> _MATERIAL FOR THIS EXERCISE_

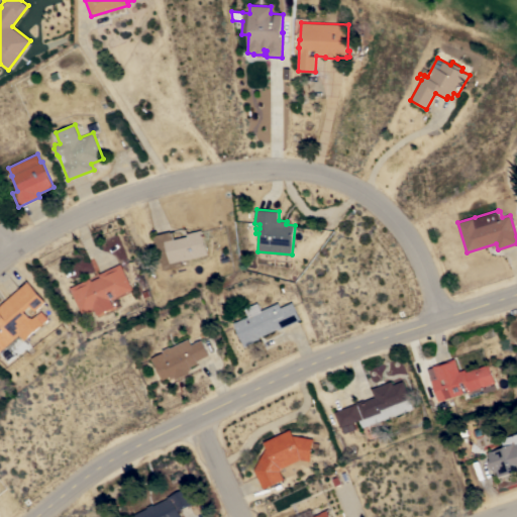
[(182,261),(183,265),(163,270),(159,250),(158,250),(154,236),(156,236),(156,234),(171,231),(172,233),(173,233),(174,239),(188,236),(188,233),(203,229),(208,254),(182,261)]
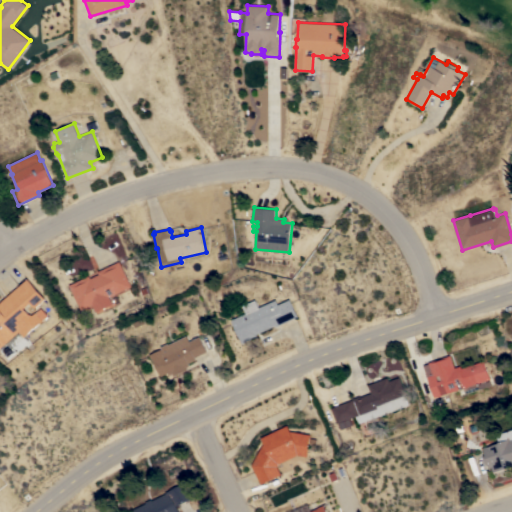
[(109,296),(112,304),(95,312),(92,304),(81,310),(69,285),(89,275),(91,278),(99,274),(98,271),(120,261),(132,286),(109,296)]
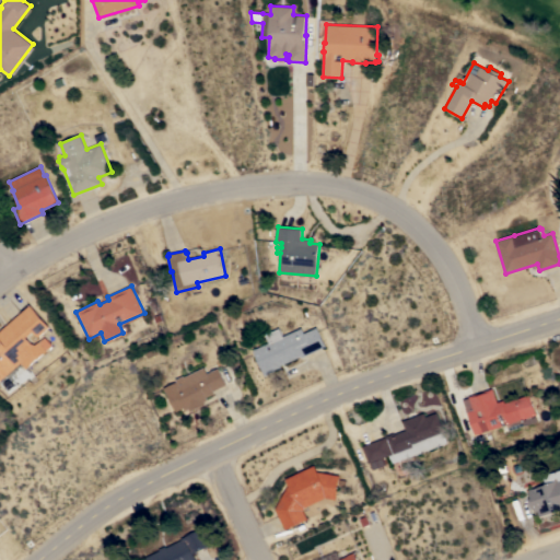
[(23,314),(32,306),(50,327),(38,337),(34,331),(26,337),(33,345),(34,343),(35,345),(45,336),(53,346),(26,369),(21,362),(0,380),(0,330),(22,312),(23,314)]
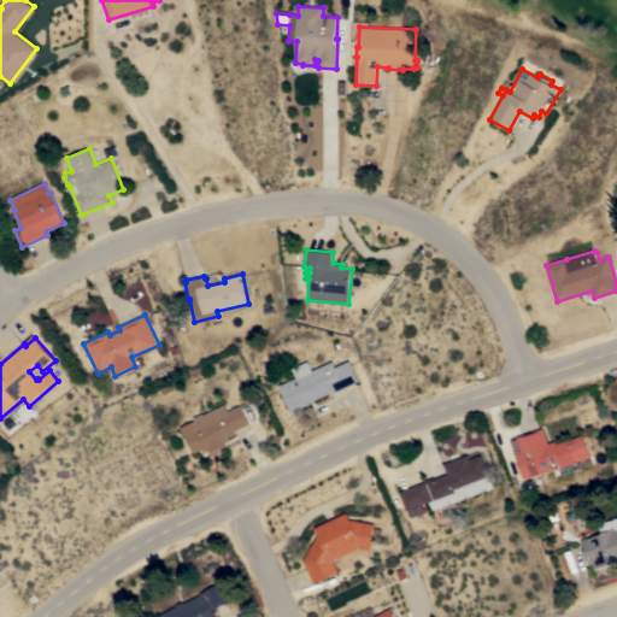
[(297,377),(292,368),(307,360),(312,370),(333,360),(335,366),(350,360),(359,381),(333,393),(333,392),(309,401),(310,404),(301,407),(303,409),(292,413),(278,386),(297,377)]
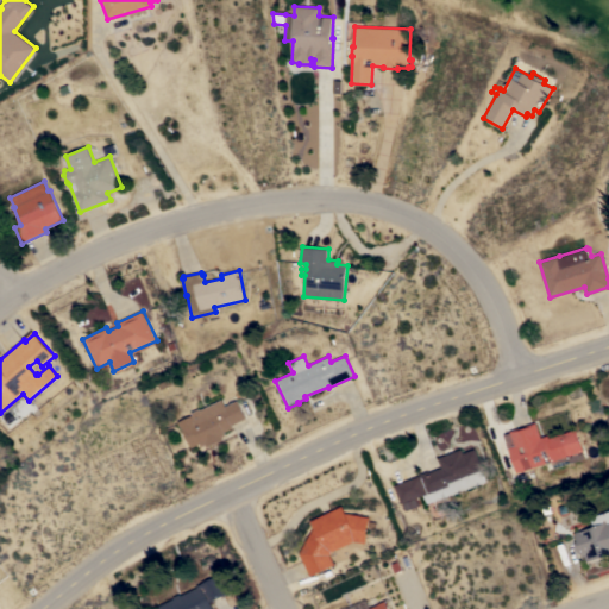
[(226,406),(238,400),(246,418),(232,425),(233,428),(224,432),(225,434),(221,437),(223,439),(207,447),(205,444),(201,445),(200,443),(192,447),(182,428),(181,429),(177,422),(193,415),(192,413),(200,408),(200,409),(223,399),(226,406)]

---

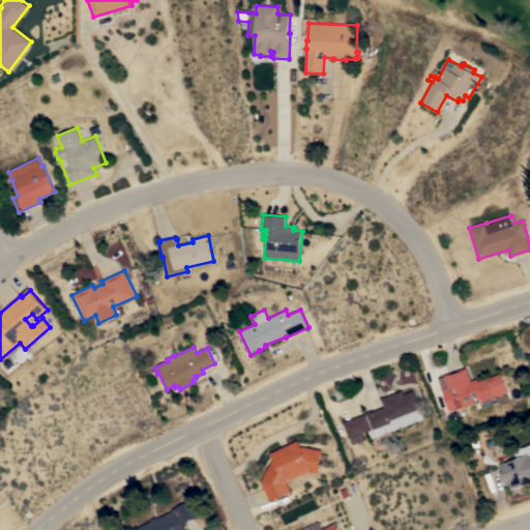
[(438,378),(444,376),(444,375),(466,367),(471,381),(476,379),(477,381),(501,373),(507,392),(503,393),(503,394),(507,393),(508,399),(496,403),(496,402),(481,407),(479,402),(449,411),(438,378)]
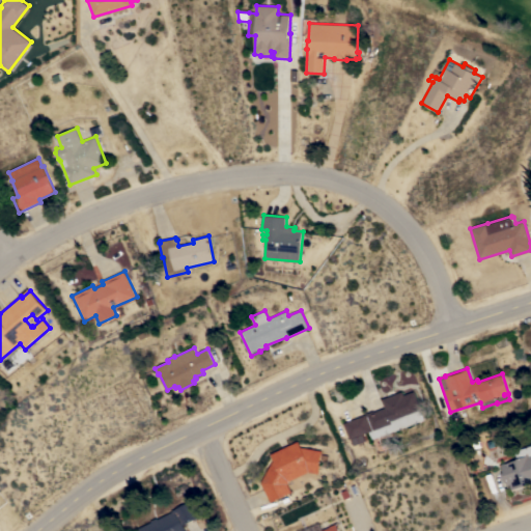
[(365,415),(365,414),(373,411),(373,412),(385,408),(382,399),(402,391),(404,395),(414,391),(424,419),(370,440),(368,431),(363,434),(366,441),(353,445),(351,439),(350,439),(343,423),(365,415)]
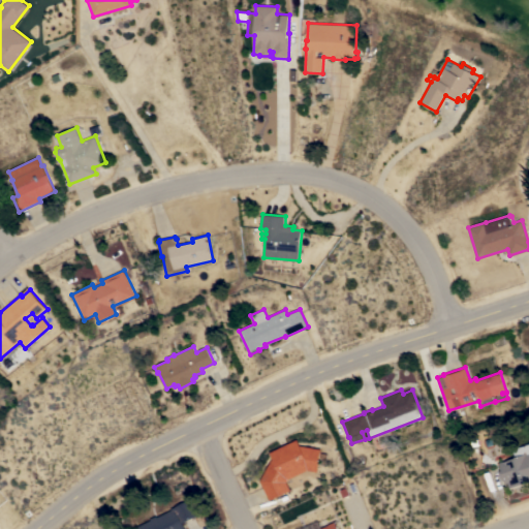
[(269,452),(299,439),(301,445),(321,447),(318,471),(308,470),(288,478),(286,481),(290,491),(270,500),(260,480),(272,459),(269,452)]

==

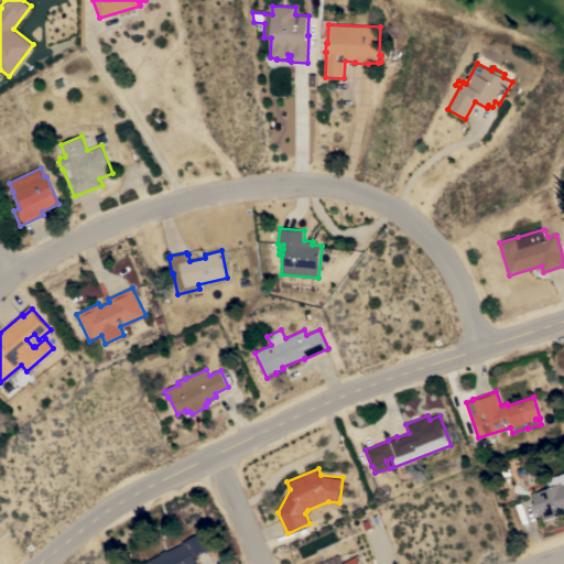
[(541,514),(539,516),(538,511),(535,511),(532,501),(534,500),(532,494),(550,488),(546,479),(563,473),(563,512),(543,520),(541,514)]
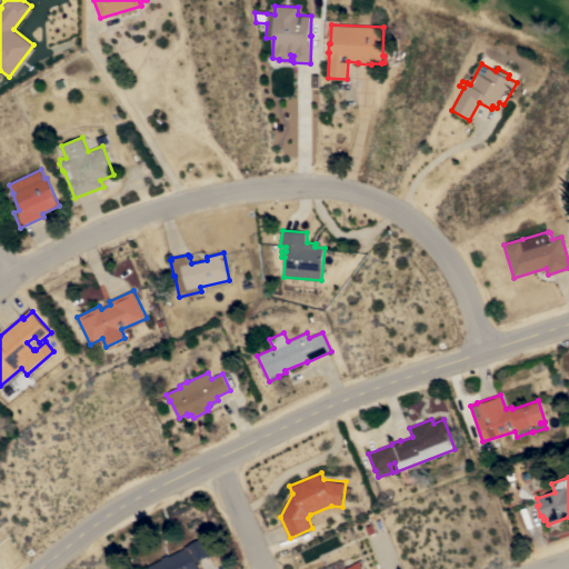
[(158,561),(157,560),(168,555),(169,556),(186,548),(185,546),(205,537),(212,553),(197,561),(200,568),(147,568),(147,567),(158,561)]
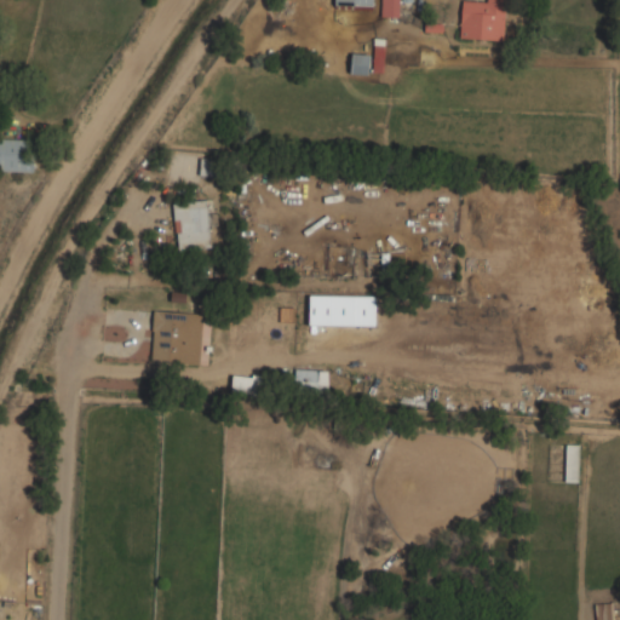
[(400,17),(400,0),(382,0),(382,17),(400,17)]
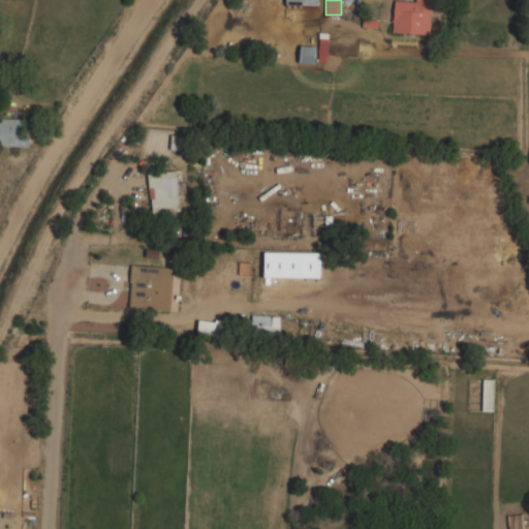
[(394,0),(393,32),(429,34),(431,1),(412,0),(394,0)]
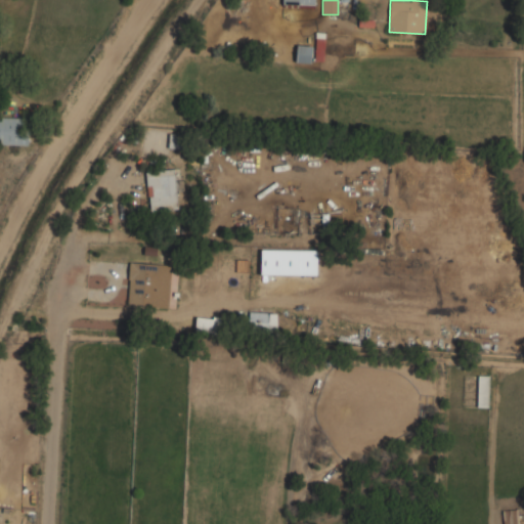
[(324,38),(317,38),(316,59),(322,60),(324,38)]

> _WHAT THE TASK REQUIRES_
Only the lines above starting with the line with "[(394,0),(393,32),(429,34),(431,1),(412,0),(394,0)]" and going on through the line with "[(324,38),(317,38),(316,59),(322,60),(324,38)]" belong in the answer; repeat them exactly, minus any picture.

> _EXERCISE OUTPUT_
[(394,0),(393,32),(429,34),(431,1),(412,0),(394,0)]
[(324,38),(317,38),(316,59),(322,60),(324,38)]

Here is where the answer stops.